Task: Copy out all of the items below, reproducing each line word for word.

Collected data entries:

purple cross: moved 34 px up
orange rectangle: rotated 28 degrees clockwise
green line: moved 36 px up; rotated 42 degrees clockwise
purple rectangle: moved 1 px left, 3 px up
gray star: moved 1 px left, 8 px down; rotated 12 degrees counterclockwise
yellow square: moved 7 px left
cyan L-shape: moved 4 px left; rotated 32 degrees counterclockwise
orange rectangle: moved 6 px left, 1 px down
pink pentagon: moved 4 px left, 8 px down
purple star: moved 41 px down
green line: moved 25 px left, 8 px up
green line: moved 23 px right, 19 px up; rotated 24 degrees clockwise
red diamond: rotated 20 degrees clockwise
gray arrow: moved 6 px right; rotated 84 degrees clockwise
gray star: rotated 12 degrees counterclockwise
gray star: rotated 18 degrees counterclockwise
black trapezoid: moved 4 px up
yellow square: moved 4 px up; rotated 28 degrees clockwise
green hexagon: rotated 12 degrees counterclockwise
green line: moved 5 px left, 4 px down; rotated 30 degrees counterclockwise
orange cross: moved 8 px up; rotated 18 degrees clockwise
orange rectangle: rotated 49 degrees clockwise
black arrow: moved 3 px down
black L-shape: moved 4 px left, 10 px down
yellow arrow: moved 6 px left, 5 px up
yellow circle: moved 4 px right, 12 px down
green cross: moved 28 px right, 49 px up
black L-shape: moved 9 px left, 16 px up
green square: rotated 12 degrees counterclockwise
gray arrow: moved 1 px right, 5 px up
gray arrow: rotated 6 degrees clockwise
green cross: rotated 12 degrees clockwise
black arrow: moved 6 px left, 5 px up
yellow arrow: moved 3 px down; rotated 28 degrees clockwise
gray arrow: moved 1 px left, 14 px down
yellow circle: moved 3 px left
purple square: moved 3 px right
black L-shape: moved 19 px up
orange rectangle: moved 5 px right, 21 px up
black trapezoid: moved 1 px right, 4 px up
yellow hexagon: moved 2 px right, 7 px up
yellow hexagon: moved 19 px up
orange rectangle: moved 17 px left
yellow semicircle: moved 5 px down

Result of the task:
purple cross: moved 34 px up
orange rectangle: rotated 28 degrees clockwise
green line: moved 36 px up; rotated 42 degrees clockwise
purple rectangle: moved 1 px left, 3 px up
gray star: moved 1 px left, 8 px down; rotated 12 degrees counterclockwise
yellow square: moved 7 px left
cyan L-shape: moved 4 px left; rotated 32 degrees counterclockwise
orange rectangle: moved 6 px left, 1 px down
pink pentagon: moved 4 px left, 8 px down
purple star: moved 41 px down
green line: moved 25 px left, 8 px up
green line: moved 23 px right, 19 px up; rotated 24 degrees clockwise
red diamond: rotated 20 degrees clockwise
gray arrow: moved 6 px right; rotated 84 degrees clockwise
gray star: rotated 12 degrees counterclockwise
gray star: rotated 18 degrees counterclockwise
black trapezoid: moved 4 px up
yellow square: moved 4 px up; rotated 28 degrees clockwise
green hexagon: rotated 12 degrees counterclockwise
green line: moved 5 px left, 4 px down; rotated 30 degrees counterclockwise
orange cross: moved 8 px up; rotated 18 degrees clockwise
orange rectangle: rotated 49 degrees clockwise
black arrow: moved 3 px down
black L-shape: moved 4 px left, 10 px down
yellow arrow: moved 6 px left, 5 px up
yellow circle: moved 4 px right, 12 px down
green cross: moved 28 px right, 49 px up
black L-shape: moved 9 px left, 16 px up
green square: rotated 12 degrees counterclockwise
gray arrow: moved 1 px right, 5 px up
gray arrow: rotated 6 degrees clockwise
green cross: rotated 12 degrees clockwise
black arrow: moved 6 px left, 5 px up
yellow arrow: moved 3 px down; rotated 28 degrees clockwise
gray arrow: moved 1 px left, 14 px down
yellow circle: moved 3 px left
purple square: moved 3 px right
black L-shape: moved 19 px up
orange rectangle: moved 5 px right, 21 px up
black trapezoid: moved 1 px right, 4 px up
yellow hexagon: moved 2 px right, 7 px up
yellow hexagon: moved 19 px up
orange rectangle: moved 17 px left
yellow semicircle: moved 5 px down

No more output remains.